Your objective: The complete set of records below must be repeated precisely as given.

=== Extracted entries ===

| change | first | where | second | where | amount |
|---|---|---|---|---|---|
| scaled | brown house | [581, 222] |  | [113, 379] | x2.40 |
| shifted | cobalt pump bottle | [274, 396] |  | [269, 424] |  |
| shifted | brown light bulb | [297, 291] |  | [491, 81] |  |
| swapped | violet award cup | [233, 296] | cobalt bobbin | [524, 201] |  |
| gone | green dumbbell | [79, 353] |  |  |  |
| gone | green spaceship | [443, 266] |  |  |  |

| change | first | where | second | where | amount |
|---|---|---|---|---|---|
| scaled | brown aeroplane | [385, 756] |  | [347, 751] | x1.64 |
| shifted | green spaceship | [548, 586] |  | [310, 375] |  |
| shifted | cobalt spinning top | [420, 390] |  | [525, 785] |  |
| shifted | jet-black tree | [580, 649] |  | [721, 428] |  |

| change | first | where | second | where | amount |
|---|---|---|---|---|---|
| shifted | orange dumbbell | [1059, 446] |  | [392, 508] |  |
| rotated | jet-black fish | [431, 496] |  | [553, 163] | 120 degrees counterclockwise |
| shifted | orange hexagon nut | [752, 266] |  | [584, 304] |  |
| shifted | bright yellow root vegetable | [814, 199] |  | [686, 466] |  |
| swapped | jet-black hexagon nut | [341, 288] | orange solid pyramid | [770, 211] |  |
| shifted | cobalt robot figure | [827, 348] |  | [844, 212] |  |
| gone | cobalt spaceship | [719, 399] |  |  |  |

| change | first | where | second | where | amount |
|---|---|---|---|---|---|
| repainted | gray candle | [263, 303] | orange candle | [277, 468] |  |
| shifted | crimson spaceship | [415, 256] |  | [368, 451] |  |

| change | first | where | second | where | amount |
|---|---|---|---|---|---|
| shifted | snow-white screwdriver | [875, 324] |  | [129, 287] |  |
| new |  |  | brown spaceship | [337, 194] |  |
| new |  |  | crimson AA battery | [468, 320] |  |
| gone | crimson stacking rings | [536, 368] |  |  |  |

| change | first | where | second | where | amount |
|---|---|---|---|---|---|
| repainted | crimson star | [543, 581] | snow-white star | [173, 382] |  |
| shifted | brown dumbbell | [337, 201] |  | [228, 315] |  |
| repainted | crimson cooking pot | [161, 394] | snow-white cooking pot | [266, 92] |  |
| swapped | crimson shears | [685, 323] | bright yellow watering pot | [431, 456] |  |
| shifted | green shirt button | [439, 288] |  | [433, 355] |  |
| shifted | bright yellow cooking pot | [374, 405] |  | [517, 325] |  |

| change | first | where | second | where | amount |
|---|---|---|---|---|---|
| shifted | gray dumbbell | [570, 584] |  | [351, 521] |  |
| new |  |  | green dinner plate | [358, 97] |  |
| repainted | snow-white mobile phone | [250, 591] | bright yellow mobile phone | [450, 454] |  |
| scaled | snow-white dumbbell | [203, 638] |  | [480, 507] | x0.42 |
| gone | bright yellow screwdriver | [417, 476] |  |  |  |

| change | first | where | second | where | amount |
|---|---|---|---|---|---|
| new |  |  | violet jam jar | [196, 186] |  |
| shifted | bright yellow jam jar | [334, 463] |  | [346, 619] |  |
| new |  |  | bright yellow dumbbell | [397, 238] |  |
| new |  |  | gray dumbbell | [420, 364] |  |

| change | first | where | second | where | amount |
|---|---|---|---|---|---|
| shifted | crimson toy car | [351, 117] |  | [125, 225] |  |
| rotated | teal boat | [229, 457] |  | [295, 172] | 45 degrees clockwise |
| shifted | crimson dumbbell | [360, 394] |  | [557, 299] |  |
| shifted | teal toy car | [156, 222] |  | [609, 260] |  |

===

Your solution:
| change | first | where | second | where | amount |
|---|---|---|---|---|---|
| scaled | brown house | [581, 222] |  | [113, 379] | x2.40 |
| shifted | cobalt pump bottle | [274, 396] |  | [269, 424] |  |
| shifted | brown light bulb | [297, 291] |  | [491, 81] |  |
| swapped | violet award cup | [233, 296] | cobalt bobbin | [524, 201] |  |
| gone | green dumbbell | [79, 353] |  |  |  |
| gone | green spaceship | [443, 266] |  |  |  |

| change | first | where | second | where | amount |
|---|---|---|---|---|---|
| scaled | brown aeroplane | [385, 756] |  | [347, 751] | x1.64 |
| shifted | green spaceship | [548, 586] |  | [310, 375] |  |
| shifted | cobalt spinning top | [420, 390] |  | [525, 785] |  |
| shifted | jet-black tree | [580, 649] |  | [721, 428] |  |

| change | first | where | second | where | amount |
|---|---|---|---|---|---|
| shifted | orange dumbbell | [1059, 446] |  | [392, 508] |  |
| rotated | jet-black fish | [431, 496] |  | [553, 163] | 120 degrees counterclockwise |
| shifted | orange hexagon nut | [752, 266] |  | [584, 304] |  |
| shifted | bright yellow root vegetable | [814, 199] |  | [686, 466] |  |
| swapped | jet-black hexagon nut | [341, 288] | orange solid pyramid | [770, 211] |  |
| shifted | cobalt robot figure | [827, 348] |  | [844, 212] |  |
| gone | cobalt spaceship | [719, 399] |  |  |  |

| change | first | where | second | where | amount |
|---|---|---|---|---|---|
| repainted | gray candle | [263, 303] | orange candle | [277, 468] |  |
| shifted | crimson spaceship | [415, 256] |  | [368, 451] |  |

| change | first | where | second | where | amount |
|---|---|---|---|---|---|
| shifted | snow-white screwdriver | [875, 324] |  | [129, 287] |  |
| new |  |  | brown spaceship | [337, 194] |  |
| new |  |  | crimson AA battery | [468, 320] |  |
| gone | crimson stacking rings | [536, 368] |  |  |  |

| change | first | where | second | where | amount |
|---|---|---|---|---|---|
| repainted | crimson star | [543, 581] | snow-white star | [173, 382] |  |
| shifted | brown dumbbell | [337, 201] |  | [228, 315] |  |
| repainted | crimson cooking pot | [161, 394] | snow-white cooking pot | [266, 92] |  |
| swapped | crimson shears | [685, 323] | bright yellow watering pot | [431, 456] |  |
| shifted | green shirt button | [439, 288] |  | [433, 355] |  |
| shifted | bright yellow cooking pot | [374, 405] |  | [517, 325] |  |

| change | first | where | second | where | amount |
|---|---|---|---|---|---|
| shifted | gray dumbbell | [570, 584] |  | [351, 521] |  |
| new |  |  | green dinner plate | [358, 97] |  |
| repainted | snow-white mobile phone | [250, 591] | bright yellow mobile phone | [450, 454] |  |
| scaled | snow-white dumbbell | [203, 638] |  | [480, 507] | x0.42 |
| gone | bright yellow screwdriver | [417, 476] |  |  |  |

| change | first | where | second | where | amount |
|---|---|---|---|---|---|
| new |  |  | violet jam jar | [196, 186] |  |
| shifted | bright yellow jam jar | [334, 463] |  | [346, 619] |  |
| new |  |  | bright yellow dumbbell | [397, 238] |  |
| new |  |  | gray dumbbell | [420, 364] |  |

| change | first | where | second | where | amount |
|---|---|---|---|---|---|
| shifted | crimson toy car | [351, 117] |  | [125, 225] |  |
| rotated | teal boat | [229, 457] |  | [295, 172] | 45 degrees clockwise |
| shifted | crimson dumbbell | [360, 394] |  | [557, 299] |  |
| shifted | teal toy car | [156, 222] |  | [609, 260] |  |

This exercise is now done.